**Dataset excerpts:**
^^^^

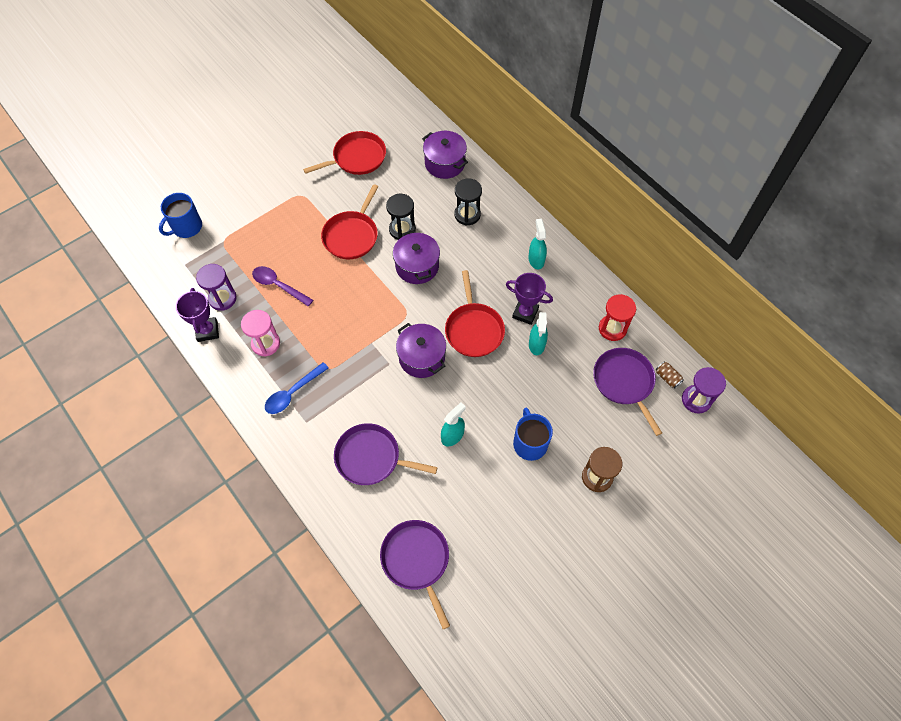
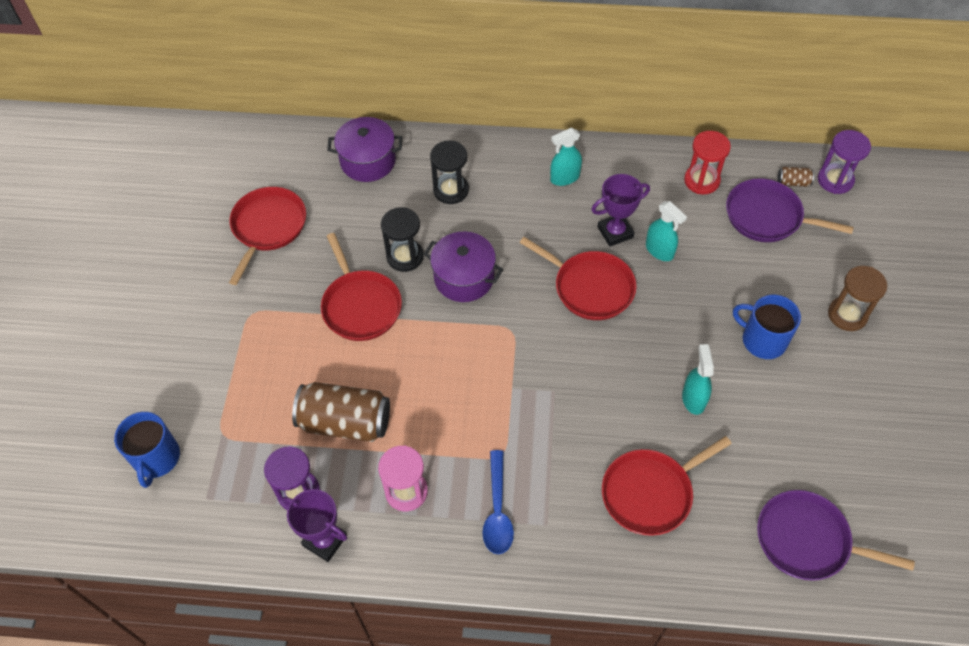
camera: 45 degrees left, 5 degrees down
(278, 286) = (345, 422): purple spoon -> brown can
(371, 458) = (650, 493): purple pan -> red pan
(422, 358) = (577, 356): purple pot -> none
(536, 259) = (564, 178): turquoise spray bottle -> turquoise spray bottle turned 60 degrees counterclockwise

^^^^

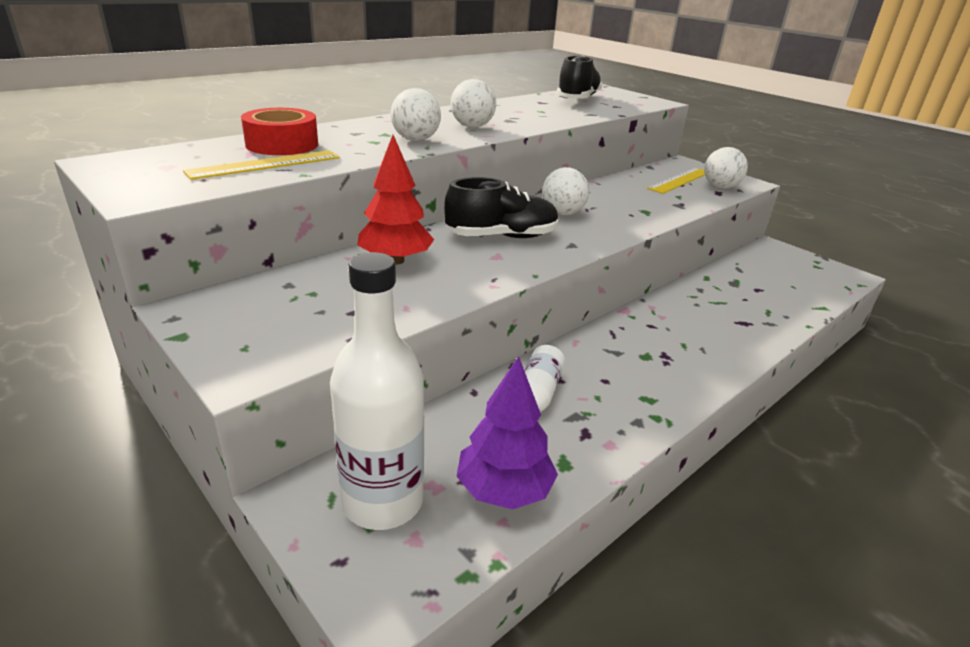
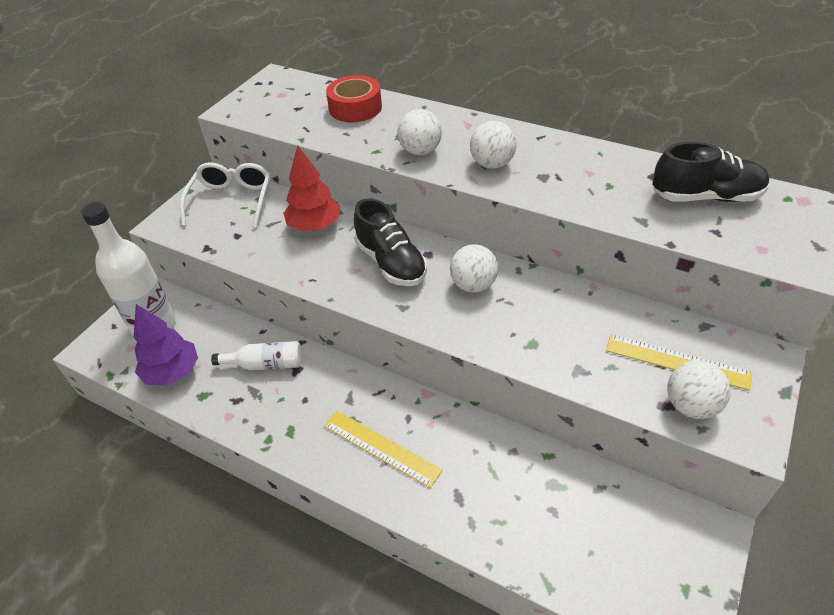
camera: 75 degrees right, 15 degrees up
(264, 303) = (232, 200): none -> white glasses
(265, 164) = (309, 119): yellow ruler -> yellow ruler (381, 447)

^^^^

Retype exactly, and only, the lines above from the one where "(371, 458) = (650, 493): purple" occurs up to and including the one where "(536, 259) = (564, 178): turquoise" occurs.

(371, 458) = (650, 493): purple pan -> red pan
(422, 358) = (577, 356): purple pot -> none
(536, 259) = (564, 178): turquoise spray bottle -> turquoise spray bottle turned 60 degrees counterclockwise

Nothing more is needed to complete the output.